Repeat the records below exactly, leaving out any pictures.

━━━━━━━━━━━━━━━━━━━━

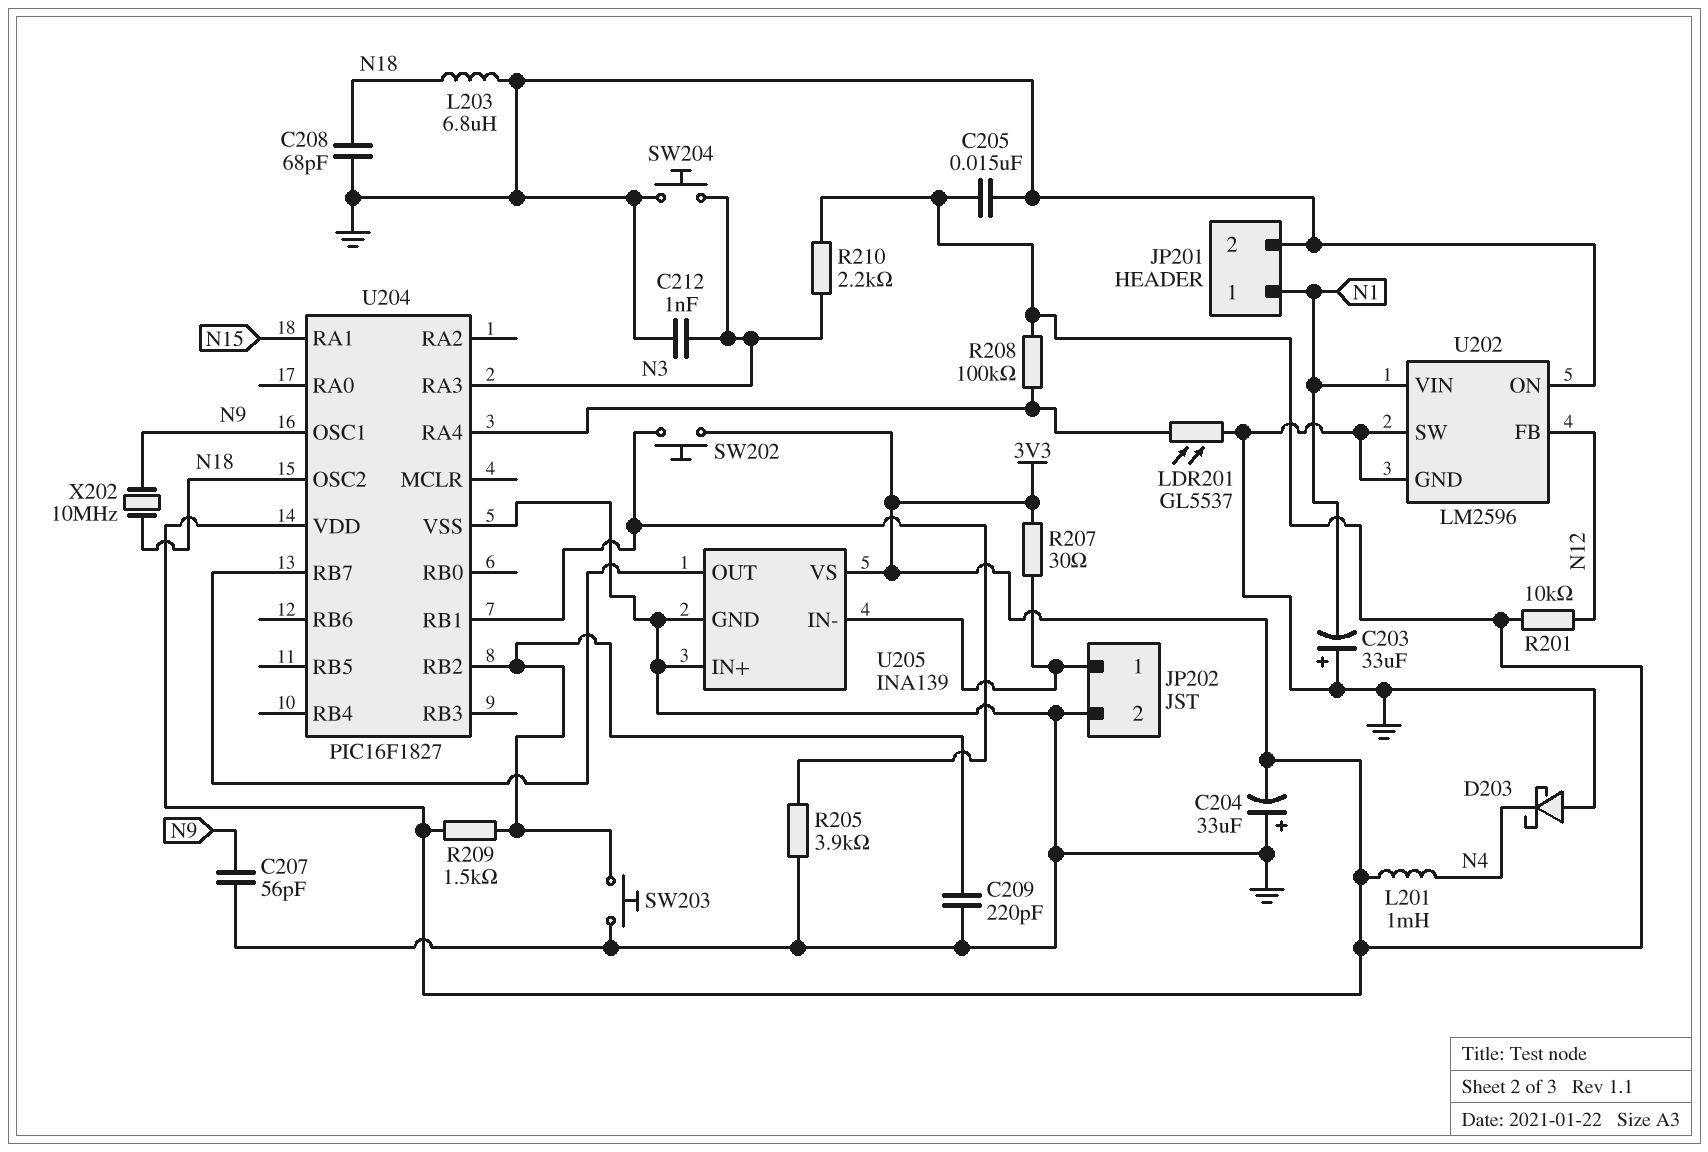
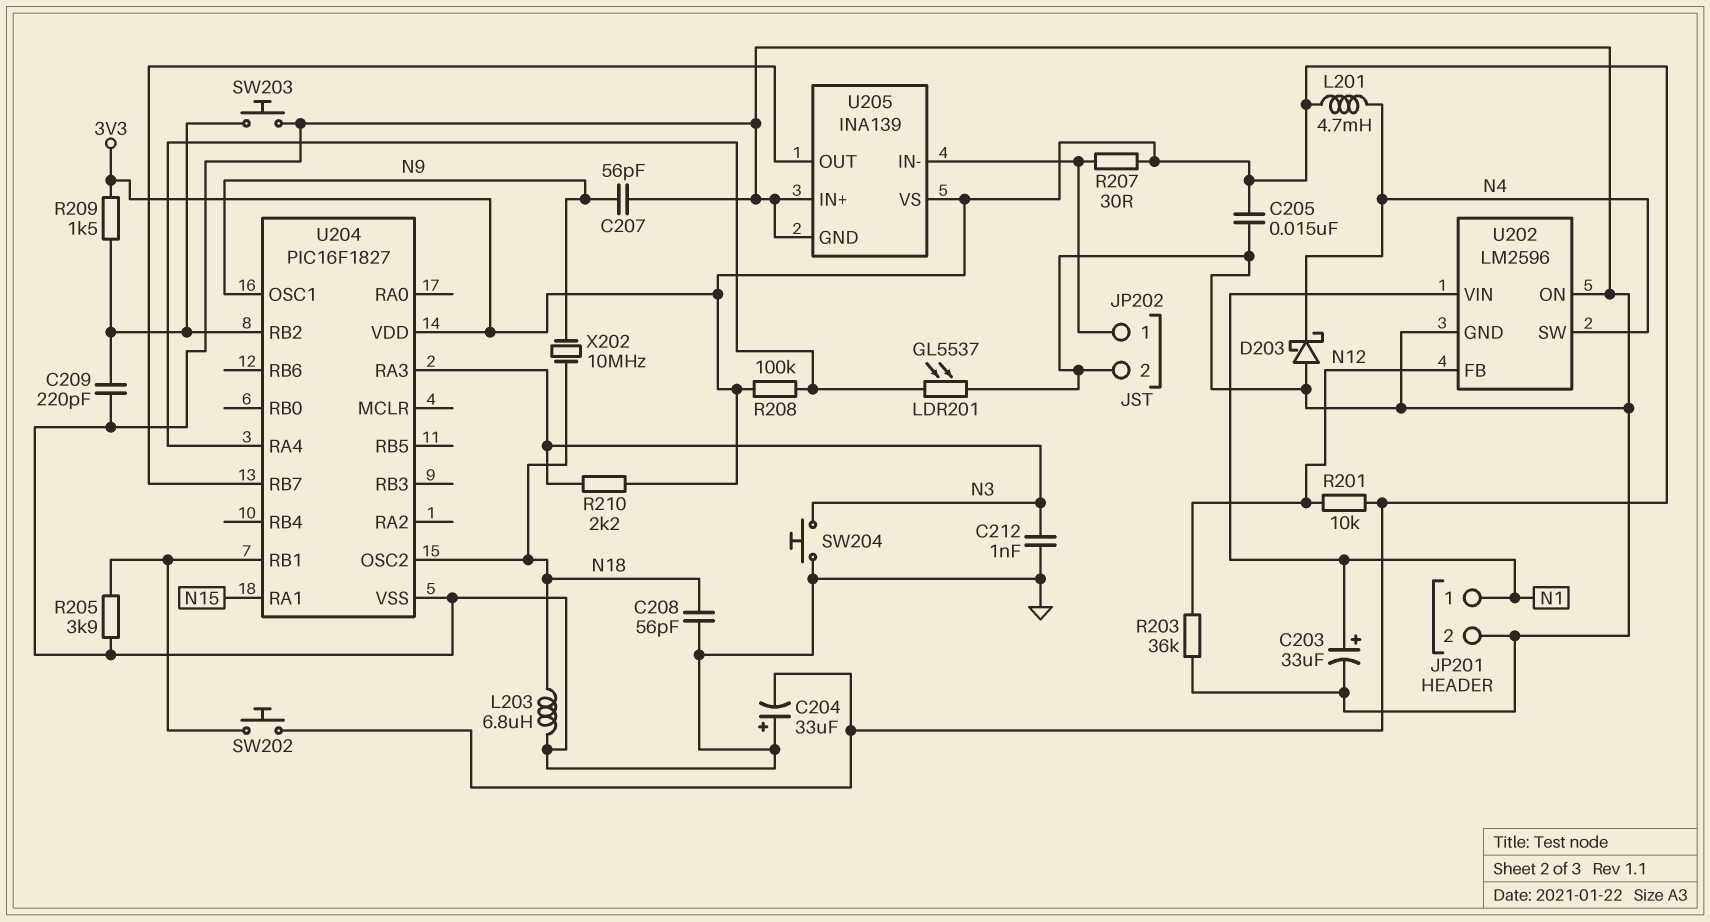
C203: 33uF (plus GND, minus N1) -> 33uF (plus N1, minus GND)
C208: 68pF (GND, N18) -> 56pF (GND, N18)
L201: 1mH (3V3, N4) -> 4.7mH (3V3, N4)
R203: none -> 36k (GND, N12)
U202 pin SW: GND -> N4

━━━━━━━━━━━━━━━━━━━━

Response below:
C203: 33uF (plus GND, minus N1) -> 33uF (plus N1, minus GND)
C208: 68pF (GND, N18) -> 56pF (GND, N18)
L201: 1mH (3V3, N4) -> 4.7mH (3V3, N4)
R203: none -> 36k (GND, N12)
U202 pin SW: GND -> N4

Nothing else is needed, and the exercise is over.